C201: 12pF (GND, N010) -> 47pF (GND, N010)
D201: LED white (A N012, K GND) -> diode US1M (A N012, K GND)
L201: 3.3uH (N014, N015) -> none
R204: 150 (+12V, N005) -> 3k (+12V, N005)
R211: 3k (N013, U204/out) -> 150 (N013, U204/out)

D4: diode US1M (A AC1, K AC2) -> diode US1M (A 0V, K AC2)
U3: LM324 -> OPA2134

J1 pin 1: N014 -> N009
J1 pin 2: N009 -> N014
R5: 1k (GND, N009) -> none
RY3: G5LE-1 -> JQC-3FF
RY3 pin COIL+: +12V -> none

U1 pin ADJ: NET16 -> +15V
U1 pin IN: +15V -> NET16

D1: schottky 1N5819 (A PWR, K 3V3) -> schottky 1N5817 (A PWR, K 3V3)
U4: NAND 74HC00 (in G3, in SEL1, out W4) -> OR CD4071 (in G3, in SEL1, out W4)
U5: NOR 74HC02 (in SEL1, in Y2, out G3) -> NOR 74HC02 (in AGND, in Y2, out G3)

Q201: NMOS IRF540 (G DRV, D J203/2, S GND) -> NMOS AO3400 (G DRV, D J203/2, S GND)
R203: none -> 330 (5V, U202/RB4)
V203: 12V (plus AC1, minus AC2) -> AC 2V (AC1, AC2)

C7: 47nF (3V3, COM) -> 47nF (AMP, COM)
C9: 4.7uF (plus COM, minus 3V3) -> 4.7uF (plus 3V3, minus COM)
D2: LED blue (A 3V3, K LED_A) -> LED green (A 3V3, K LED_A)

§

**What you have to do**
Copy every line that includes the string "none" from the material above.

**Written solution**
L201: 3.3uH (N014, N015) -> none
R5: 1k (GND, N009) -> none
RY3 pin COIL+: +12V -> none
R203: none -> 330 (5V, U202/RB4)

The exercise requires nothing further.